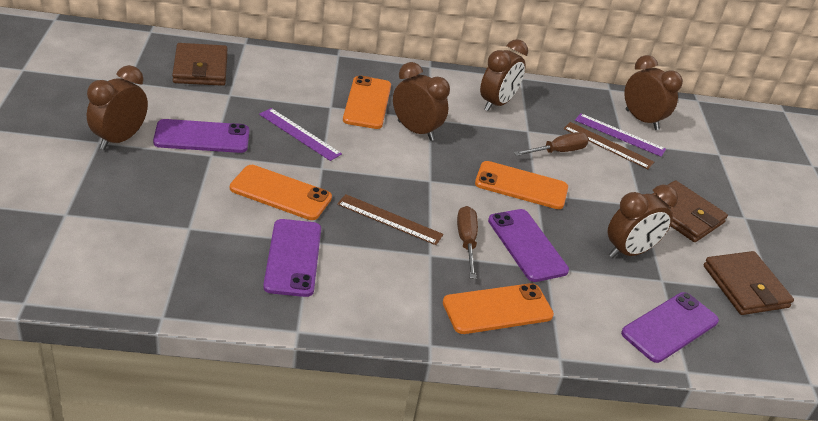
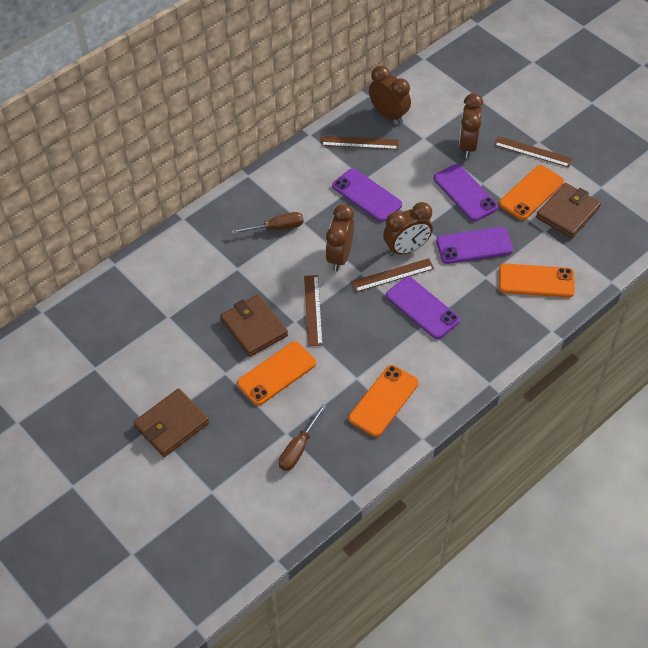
brown clock: 5 -> 4
brown ruler: 2 -> 4
purple ruler: 2 -> 0

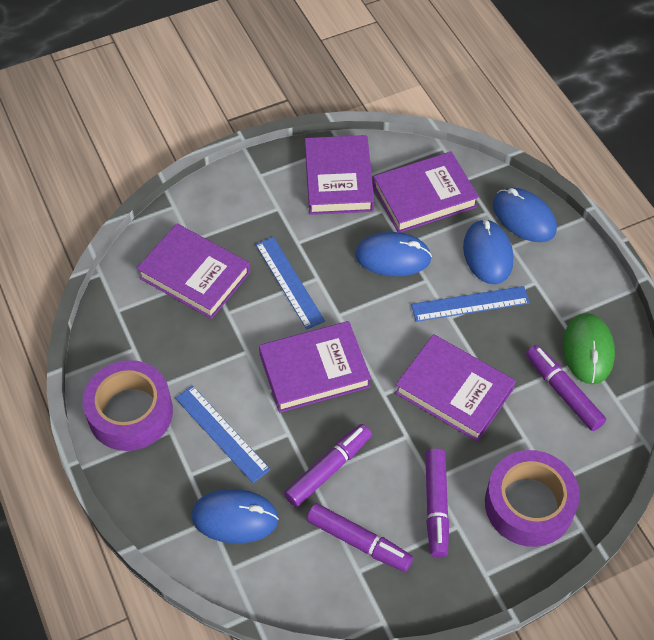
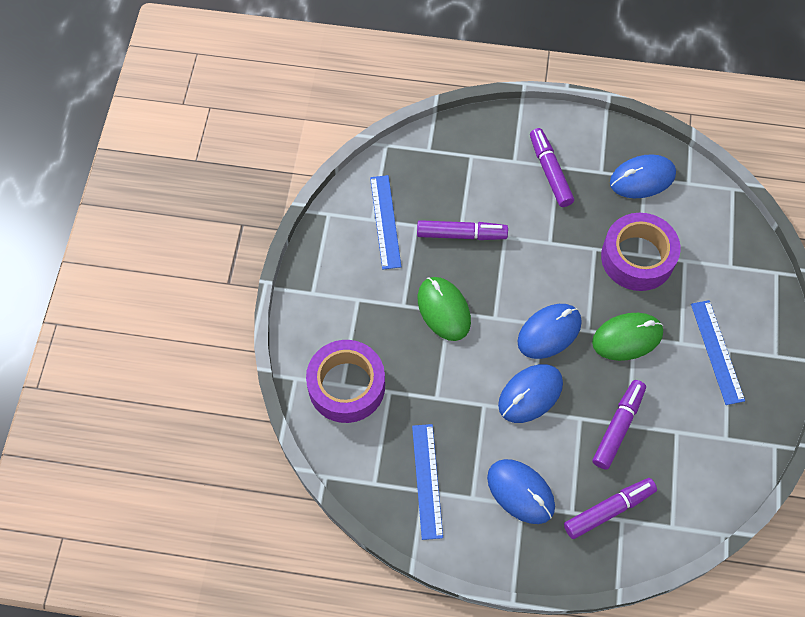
green mouse: 1 -> 2
purple book: 5 -> 0

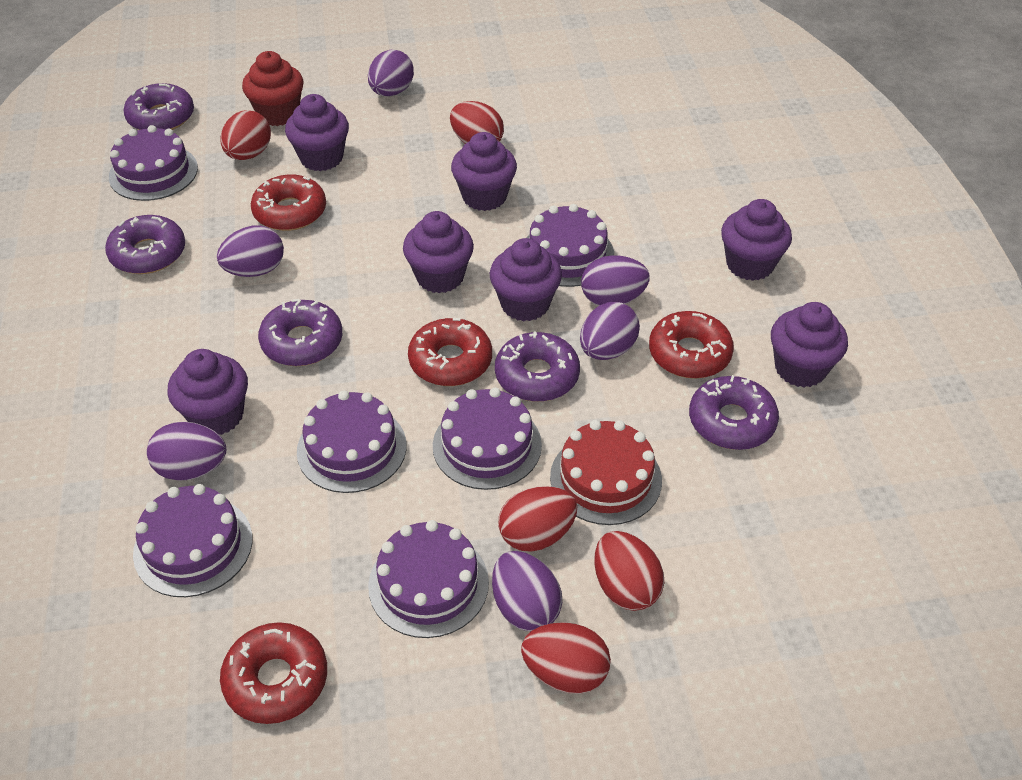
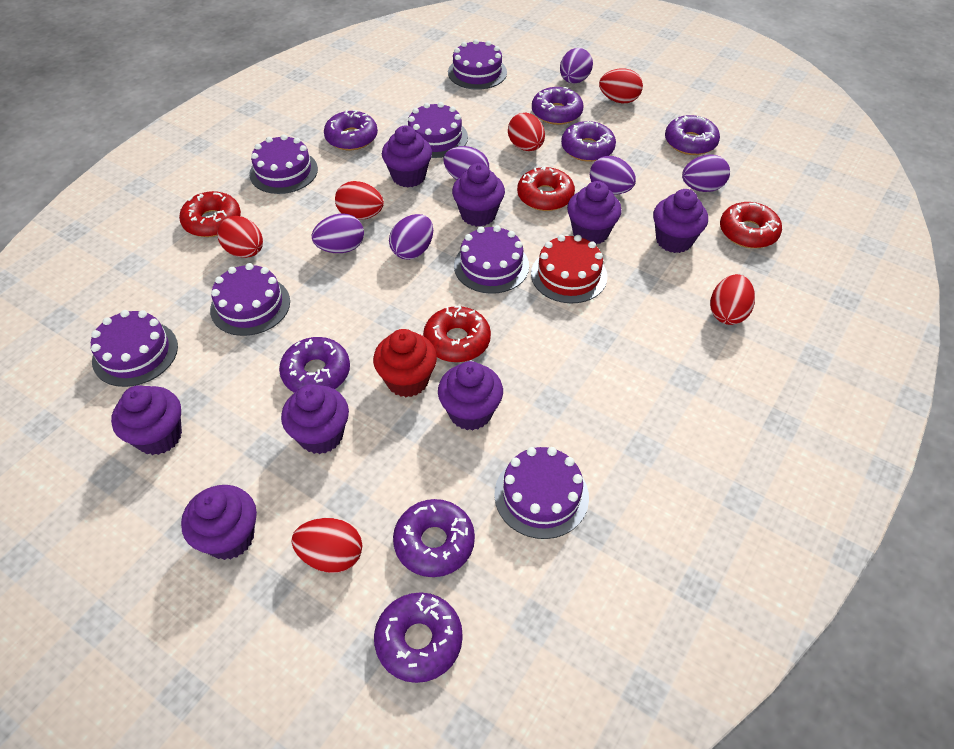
purple cake: 6 -> 7
purple cupcake: 7 -> 8
purple donut: 5 -> 7
red egg: 5 -> 6

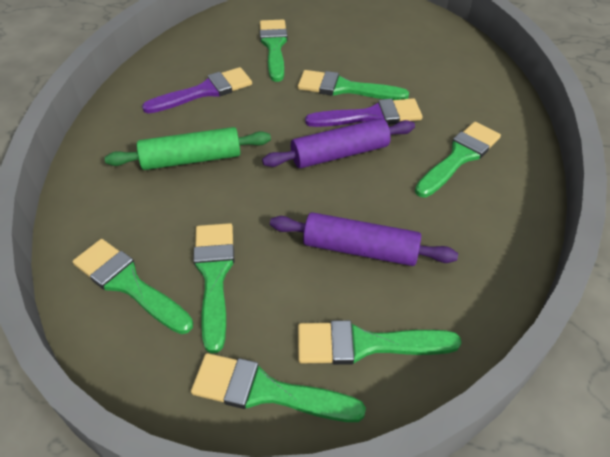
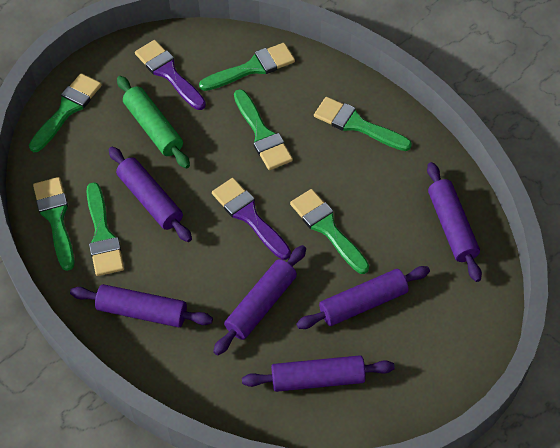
purple rolling pin: 2 -> 6

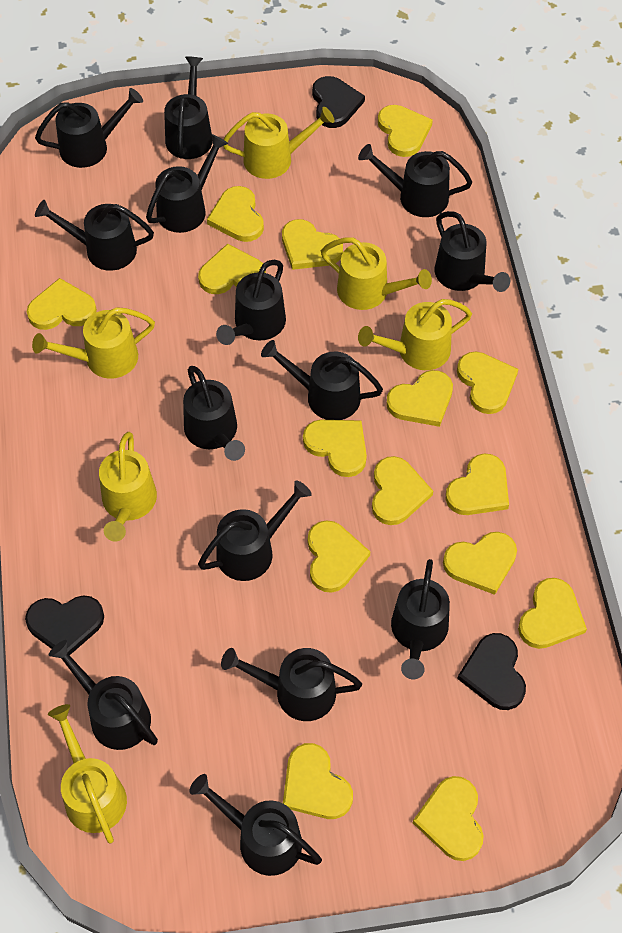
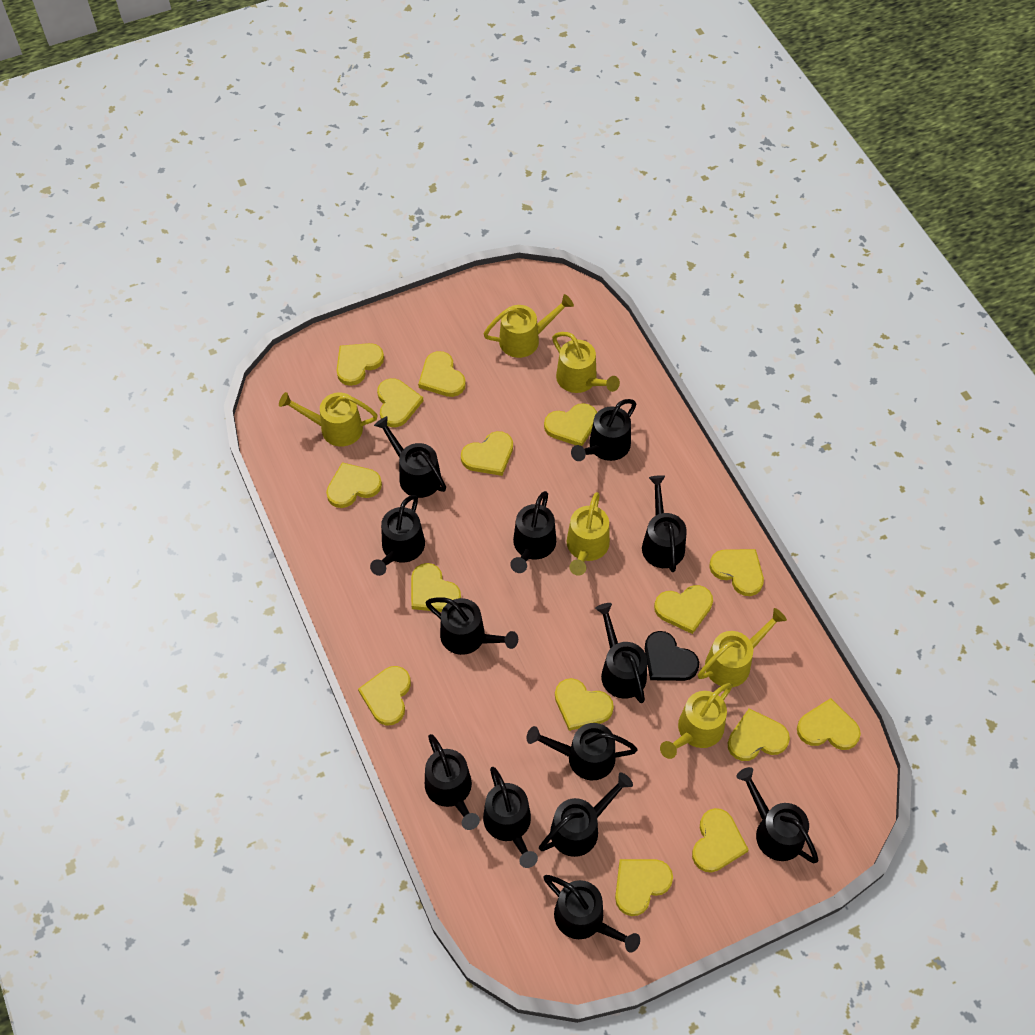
black heart: 3 -> 1
black watering can: 14 -> 13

= = = = = = =

◆ EXERCISE GOAL: Copy everything in the listing above exactly except the pictures.

◆ EXERCISE RESULT:
brown clock: 5 -> 4
brown ruler: 2 -> 4
purple ruler: 2 -> 0

green mouse: 1 -> 2
purple book: 5 -> 0

purple cake: 6 -> 7
purple cupcake: 7 -> 8
purple donut: 5 -> 7
red egg: 5 -> 6

purple rolling pin: 2 -> 6

black heart: 3 -> 1
black watering can: 14 -> 13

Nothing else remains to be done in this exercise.